### Exercise
Transcribe the listing below exactly, from its first line through the line with "(323, 120) = (452, 496): pink". Omit the pictures.

### Provided records

Start of Block

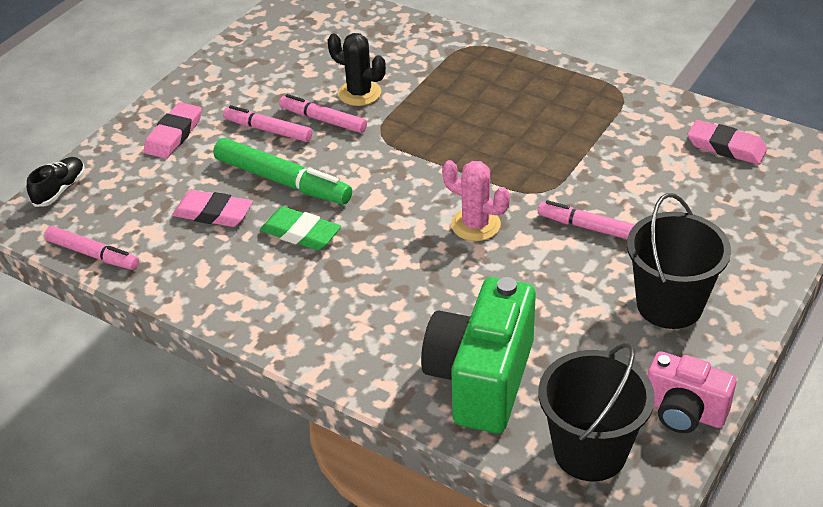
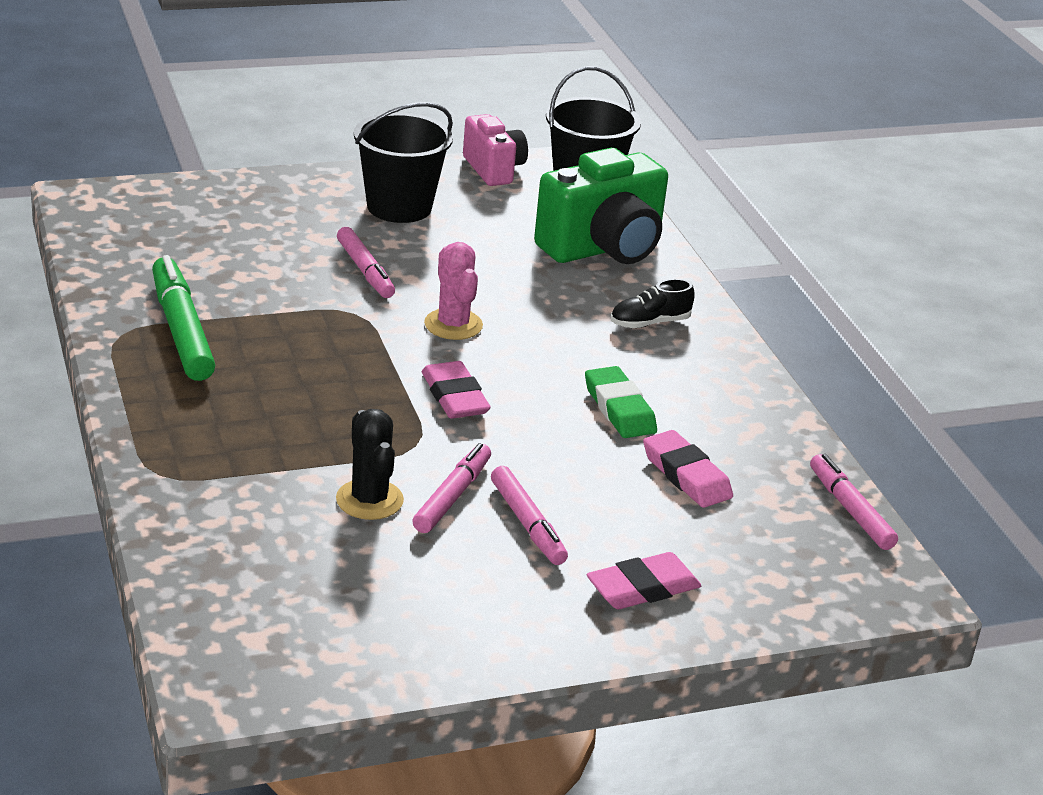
camera: 145 degrees left, 10 degrees down
(60, 190) = (839, 603): black shoe -> black shoe (649, 323)
(282, 181) = (579, 462): green marker -> green marker (182, 330)
(323, 120) = (452, 496): pink marker -> pink marker turned 135 degrees counterclockwise
(726, 147) = (141, 248): pink eraser -> pink eraser (454, 396)

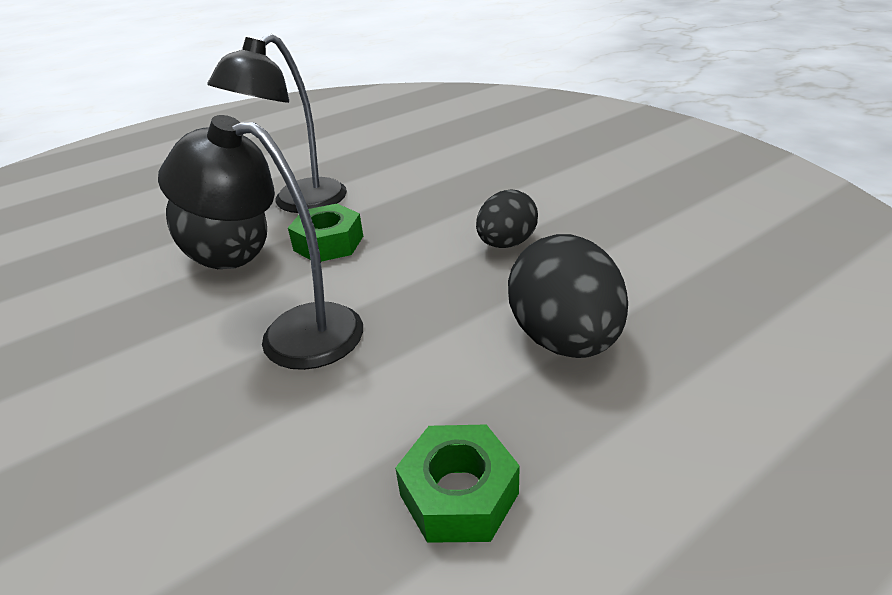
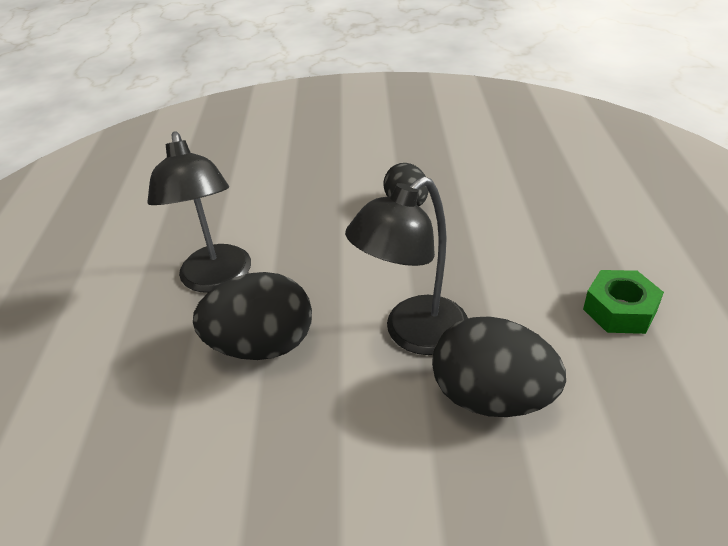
camera: 55 degrees left, 5 degrees up
(329, 243) = (308, 281): green nut -> none
(564, 339) = (526, 225): black egg -> black egg (492, 397)

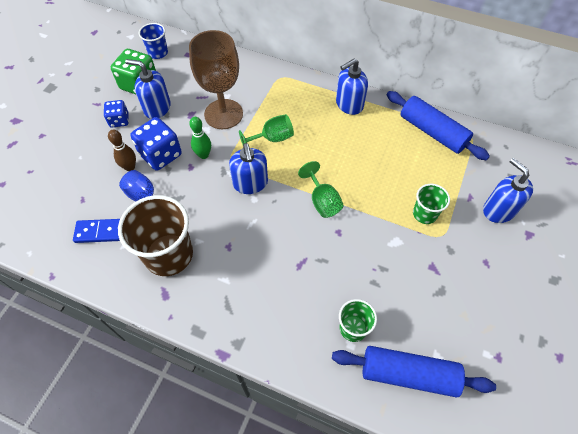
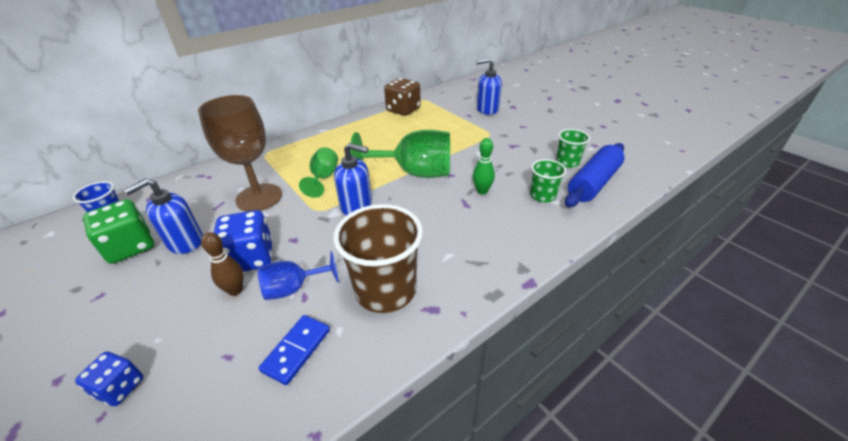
camera: 60 degrees left, 20 degrees down
(119, 120) = (156, 280): blue dice -> blue dice (120, 387)
(203, 155) = (290, 225): green bowling pin -> green bowling pin (482, 191)
(322, 201) = (414, 173): green goblet -> green goblet, size x1.80
(349, 104) = (337, 132): blue soap dispenser -> none
(424, 214) = (467, 134): green cup -> green cup (567, 162)
(432, 132) = (403, 110): blue rolling pin -> brown dice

End of Block

### Answer box
camera: 145 degrees left, 10 degrees down
(60, 190) = (839, 603): black shoe -> black shoe (649, 323)
(282, 181) = (579, 462): green marker -> green marker (182, 330)
(323, 120) = (452, 496): pink marker -> pink marker turned 135 degrees counterclockwise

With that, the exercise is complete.